What you are asked to do ▸
The reply should hold nothing except the lines from the one with "move,turquoise house,[581 246" through the end of the entries, duplicated exactly and with no pictures.

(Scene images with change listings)
--

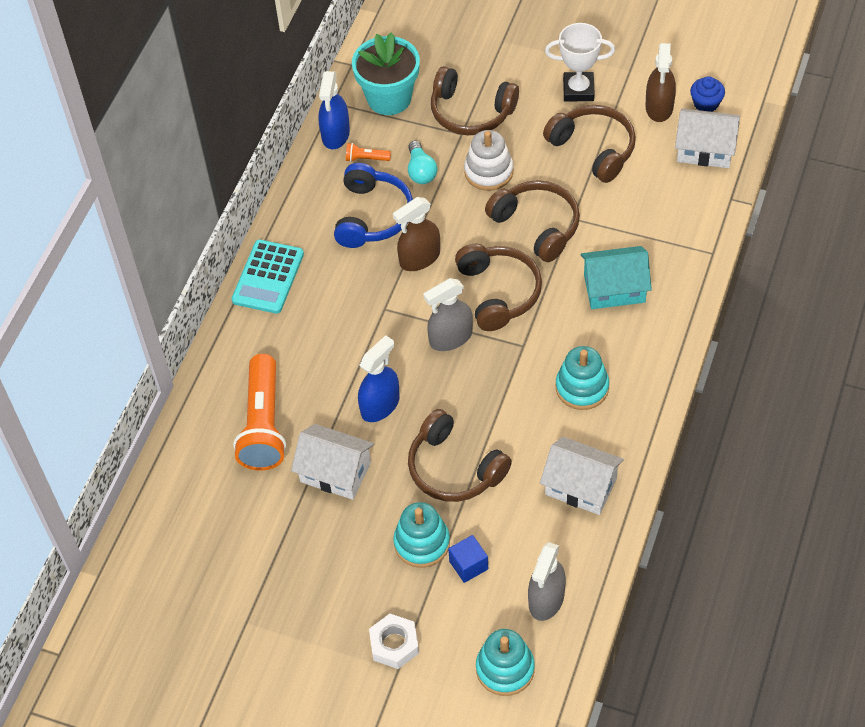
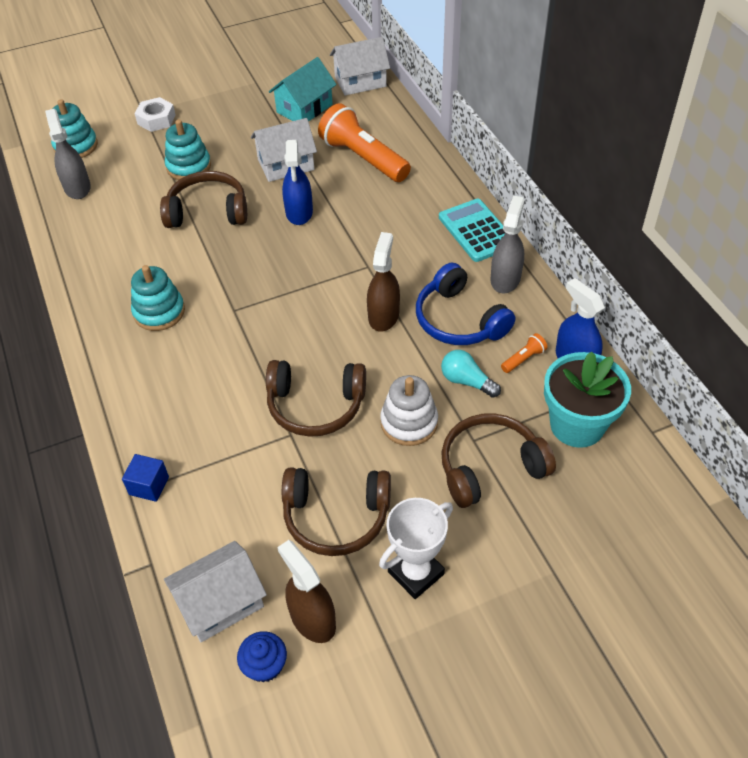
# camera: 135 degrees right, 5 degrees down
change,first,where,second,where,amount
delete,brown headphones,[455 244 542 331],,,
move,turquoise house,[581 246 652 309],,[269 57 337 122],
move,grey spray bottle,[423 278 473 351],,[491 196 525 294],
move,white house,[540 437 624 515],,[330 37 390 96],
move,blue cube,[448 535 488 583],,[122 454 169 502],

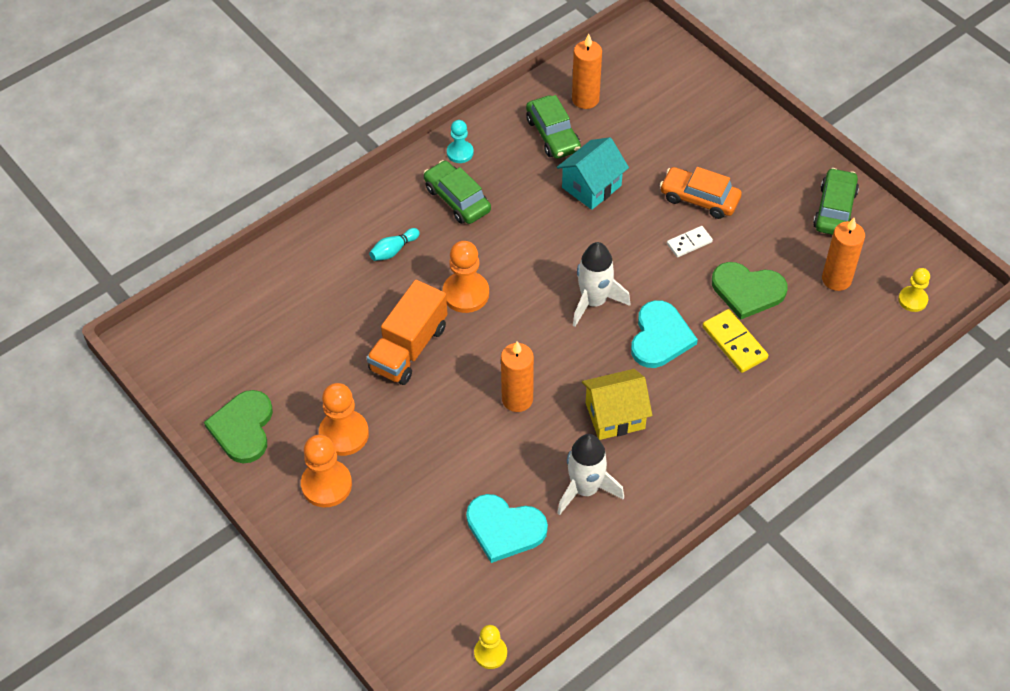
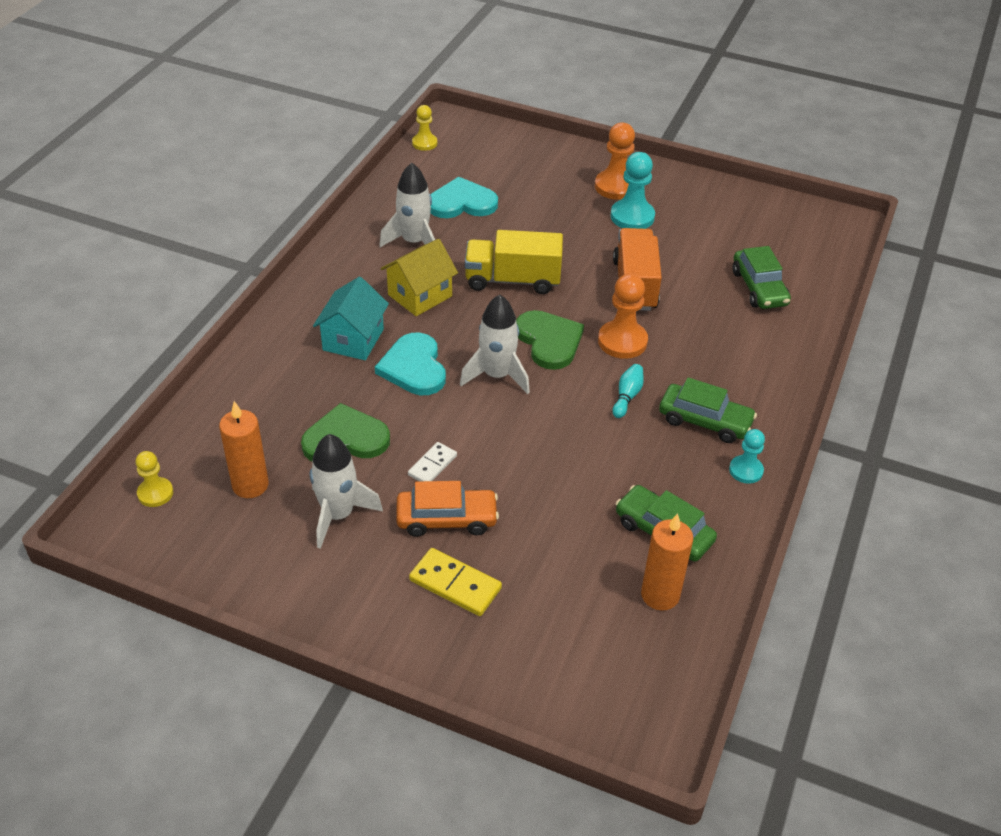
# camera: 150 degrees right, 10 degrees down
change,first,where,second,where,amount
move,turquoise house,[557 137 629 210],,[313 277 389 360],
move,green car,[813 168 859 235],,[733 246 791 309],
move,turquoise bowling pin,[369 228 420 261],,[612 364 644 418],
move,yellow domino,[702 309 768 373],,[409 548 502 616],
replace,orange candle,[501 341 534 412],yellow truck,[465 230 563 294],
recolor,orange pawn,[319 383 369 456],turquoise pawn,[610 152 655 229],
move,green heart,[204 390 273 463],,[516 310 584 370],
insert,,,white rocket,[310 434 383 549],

--

Reply ▸
move,turquoise house,[581 246 652 309],,[269 57 337 122],
move,grey spray bottle,[423 278 473 351],,[491 196 525 294],
move,white house,[540 437 624 515],,[330 37 390 96],
move,blue cube,[448 535 488 583],,[122 454 169 502],

# camera: 150 degrees right, 10 degrees down
change,first,where,second,where,amount
move,turquoise house,[557 137 629 210],,[313 277 389 360],
move,green car,[813 168 859 235],,[733 246 791 309],
move,turquoise bowling pin,[369 228 420 261],,[612 364 644 418],
move,yellow domino,[702 309 768 373],,[409 548 502 616],
replace,orange candle,[501 341 534 412],yellow truck,[465 230 563 294],
recolor,orange pawn,[319 383 369 456],turquoise pawn,[610 152 655 229],
move,green heart,[204 390 273 463],,[516 310 584 370],
insert,,,white rocket,[310 434 383 549],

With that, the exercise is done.